━━ Records for the task

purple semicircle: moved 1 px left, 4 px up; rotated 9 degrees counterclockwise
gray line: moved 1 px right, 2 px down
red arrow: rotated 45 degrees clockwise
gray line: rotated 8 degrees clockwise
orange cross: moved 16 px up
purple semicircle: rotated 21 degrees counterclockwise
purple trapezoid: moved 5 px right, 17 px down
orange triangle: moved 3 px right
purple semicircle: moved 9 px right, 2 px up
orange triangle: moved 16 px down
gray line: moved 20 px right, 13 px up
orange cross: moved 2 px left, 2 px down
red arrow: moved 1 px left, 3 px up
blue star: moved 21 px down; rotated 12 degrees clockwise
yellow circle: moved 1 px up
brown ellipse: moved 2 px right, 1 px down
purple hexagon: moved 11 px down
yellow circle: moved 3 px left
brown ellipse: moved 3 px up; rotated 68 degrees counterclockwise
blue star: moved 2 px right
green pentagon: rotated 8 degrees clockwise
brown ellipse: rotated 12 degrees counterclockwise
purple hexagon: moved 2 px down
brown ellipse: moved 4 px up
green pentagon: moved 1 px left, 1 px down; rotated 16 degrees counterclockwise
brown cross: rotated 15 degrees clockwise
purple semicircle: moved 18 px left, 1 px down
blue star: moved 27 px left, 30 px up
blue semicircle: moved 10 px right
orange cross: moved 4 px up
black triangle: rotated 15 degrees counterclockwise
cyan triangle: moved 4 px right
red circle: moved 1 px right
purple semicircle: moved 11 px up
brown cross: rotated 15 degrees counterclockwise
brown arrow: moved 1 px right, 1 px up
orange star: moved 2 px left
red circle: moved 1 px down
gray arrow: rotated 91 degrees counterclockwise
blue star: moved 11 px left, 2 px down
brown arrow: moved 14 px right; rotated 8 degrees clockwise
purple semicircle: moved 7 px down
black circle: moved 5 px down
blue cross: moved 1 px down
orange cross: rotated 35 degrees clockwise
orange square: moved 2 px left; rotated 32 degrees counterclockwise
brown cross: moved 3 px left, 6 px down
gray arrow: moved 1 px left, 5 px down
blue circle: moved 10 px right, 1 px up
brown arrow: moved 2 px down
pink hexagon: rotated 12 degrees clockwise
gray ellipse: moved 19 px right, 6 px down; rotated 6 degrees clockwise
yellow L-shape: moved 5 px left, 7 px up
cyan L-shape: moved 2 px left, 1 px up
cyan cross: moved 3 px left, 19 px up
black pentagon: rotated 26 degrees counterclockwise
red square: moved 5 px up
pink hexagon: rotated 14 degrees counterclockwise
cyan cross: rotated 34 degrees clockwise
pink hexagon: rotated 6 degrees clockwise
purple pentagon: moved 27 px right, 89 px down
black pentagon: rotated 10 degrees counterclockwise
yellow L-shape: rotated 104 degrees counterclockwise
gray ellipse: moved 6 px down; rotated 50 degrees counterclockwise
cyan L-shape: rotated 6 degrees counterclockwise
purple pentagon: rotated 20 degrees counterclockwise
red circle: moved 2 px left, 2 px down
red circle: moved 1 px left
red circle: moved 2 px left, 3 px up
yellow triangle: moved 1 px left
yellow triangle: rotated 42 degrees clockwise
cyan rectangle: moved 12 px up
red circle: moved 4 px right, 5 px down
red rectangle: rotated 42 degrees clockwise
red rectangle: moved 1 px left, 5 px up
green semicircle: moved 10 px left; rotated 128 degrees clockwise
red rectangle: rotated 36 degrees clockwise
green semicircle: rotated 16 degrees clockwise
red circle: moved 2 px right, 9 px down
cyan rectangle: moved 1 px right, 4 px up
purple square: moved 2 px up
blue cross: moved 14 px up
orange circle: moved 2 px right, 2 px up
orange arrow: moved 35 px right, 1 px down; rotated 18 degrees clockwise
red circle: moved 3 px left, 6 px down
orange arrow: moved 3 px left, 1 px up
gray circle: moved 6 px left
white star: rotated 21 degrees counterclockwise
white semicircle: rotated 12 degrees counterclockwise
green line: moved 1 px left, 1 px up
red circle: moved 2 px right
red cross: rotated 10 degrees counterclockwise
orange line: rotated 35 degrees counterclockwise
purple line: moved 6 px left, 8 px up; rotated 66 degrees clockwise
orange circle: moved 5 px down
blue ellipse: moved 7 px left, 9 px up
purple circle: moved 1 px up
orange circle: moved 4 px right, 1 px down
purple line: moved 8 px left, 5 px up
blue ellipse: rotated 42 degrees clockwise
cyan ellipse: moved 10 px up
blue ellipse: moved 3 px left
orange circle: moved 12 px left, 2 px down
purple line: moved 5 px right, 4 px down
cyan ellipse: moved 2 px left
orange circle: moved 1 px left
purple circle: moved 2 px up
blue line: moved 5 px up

━━━━

→ **Exercise prompt**
Can you reproduce all the rows above, swapping every "purple semicircle" for "violet semicircle" and leaving everything else unchanged?

→ **Complete response**
violet semicircle: moved 1 px left, 4 px up; rotated 9 degrees counterclockwise
gray line: moved 1 px right, 2 px down
red arrow: rotated 45 degrees clockwise
gray line: rotated 8 degrees clockwise
orange cross: moved 16 px up
violet semicircle: rotated 21 degrees counterclockwise
purple trapezoid: moved 5 px right, 17 px down
orange triangle: moved 3 px right
violet semicircle: moved 9 px right, 2 px up
orange triangle: moved 16 px down
gray line: moved 20 px right, 13 px up
orange cross: moved 2 px left, 2 px down
red arrow: moved 1 px left, 3 px up
blue star: moved 21 px down; rotated 12 degrees clockwise
yellow circle: moved 1 px up
brown ellipse: moved 2 px right, 1 px down
purple hexagon: moved 11 px down
yellow circle: moved 3 px left
brown ellipse: moved 3 px up; rotated 68 degrees counterclockwise
blue star: moved 2 px right
green pentagon: rotated 8 degrees clockwise
brown ellipse: rotated 12 degrees counterclockwise
purple hexagon: moved 2 px down
brown ellipse: moved 4 px up
green pentagon: moved 1 px left, 1 px down; rotated 16 degrees counterclockwise
brown cross: rotated 15 degrees clockwise
violet semicircle: moved 18 px left, 1 px down
blue star: moved 27 px left, 30 px up
blue semicircle: moved 10 px right
orange cross: moved 4 px up
black triangle: rotated 15 degrees counterclockwise
cyan triangle: moved 4 px right
red circle: moved 1 px right
violet semicircle: moved 11 px up
brown cross: rotated 15 degrees counterclockwise
brown arrow: moved 1 px right, 1 px up
orange star: moved 2 px left
red circle: moved 1 px down
gray arrow: rotated 91 degrees counterclockwise
blue star: moved 11 px left, 2 px down
brown arrow: moved 14 px right; rotated 8 degrees clockwise
violet semicircle: moved 7 px down
black circle: moved 5 px down
blue cross: moved 1 px down
orange cross: rotated 35 degrees clockwise
orange square: moved 2 px left; rotated 32 degrees counterclockwise
brown cross: moved 3 px left, 6 px down
gray arrow: moved 1 px left, 5 px down
blue circle: moved 10 px right, 1 px up
brown arrow: moved 2 px down
pink hexagon: rotated 12 degrees clockwise
gray ellipse: moved 19 px right, 6 px down; rotated 6 degrees clockwise
yellow L-shape: moved 5 px left, 7 px up
cyan L-shape: moved 2 px left, 1 px up
cyan cross: moved 3 px left, 19 px up
black pentagon: rotated 26 degrees counterclockwise
red square: moved 5 px up
pink hexagon: rotated 14 degrees counterclockwise
cyan cross: rotated 34 degrees clockwise
pink hexagon: rotated 6 degrees clockwise
purple pentagon: moved 27 px right, 89 px down
black pentagon: rotated 10 degrees counterclockwise
yellow L-shape: rotated 104 degrees counterclockwise
gray ellipse: moved 6 px down; rotated 50 degrees counterclockwise
cyan L-shape: rotated 6 degrees counterclockwise
purple pentagon: rotated 20 degrees counterclockwise
red circle: moved 2 px left, 2 px down
red circle: moved 1 px left
red circle: moved 2 px left, 3 px up
yellow triangle: moved 1 px left
yellow triangle: rotated 42 degrees clockwise
cyan rectangle: moved 12 px up
red circle: moved 4 px right, 5 px down
red rectangle: rotated 42 degrees clockwise
red rectangle: moved 1 px left, 5 px up
green semicircle: moved 10 px left; rotated 128 degrees clockwise
red rectangle: rotated 36 degrees clockwise
green semicircle: rotated 16 degrees clockwise
red circle: moved 2 px right, 9 px down
cyan rectangle: moved 1 px right, 4 px up
purple square: moved 2 px up
blue cross: moved 14 px up
orange circle: moved 2 px right, 2 px up
orange arrow: moved 35 px right, 1 px down; rotated 18 degrees clockwise
red circle: moved 3 px left, 6 px down
orange arrow: moved 3 px left, 1 px up
gray circle: moved 6 px left
white star: rotated 21 degrees counterclockwise
white semicircle: rotated 12 degrees counterclockwise
green line: moved 1 px left, 1 px up
red circle: moved 2 px right
red cross: rotated 10 degrees counterclockwise
orange line: rotated 35 degrees counterclockwise
purple line: moved 6 px left, 8 px up; rotated 66 degrees clockwise
orange circle: moved 5 px down
blue ellipse: moved 7 px left, 9 px up
purple circle: moved 1 px up
orange circle: moved 4 px right, 1 px down
purple line: moved 8 px left, 5 px up
blue ellipse: rotated 42 degrees clockwise
cyan ellipse: moved 10 px up
blue ellipse: moved 3 px left
orange circle: moved 12 px left, 2 px down
purple line: moved 5 px right, 4 px down
cyan ellipse: moved 2 px left
orange circle: moved 1 px left
purple circle: moved 2 px up
blue line: moved 5 px up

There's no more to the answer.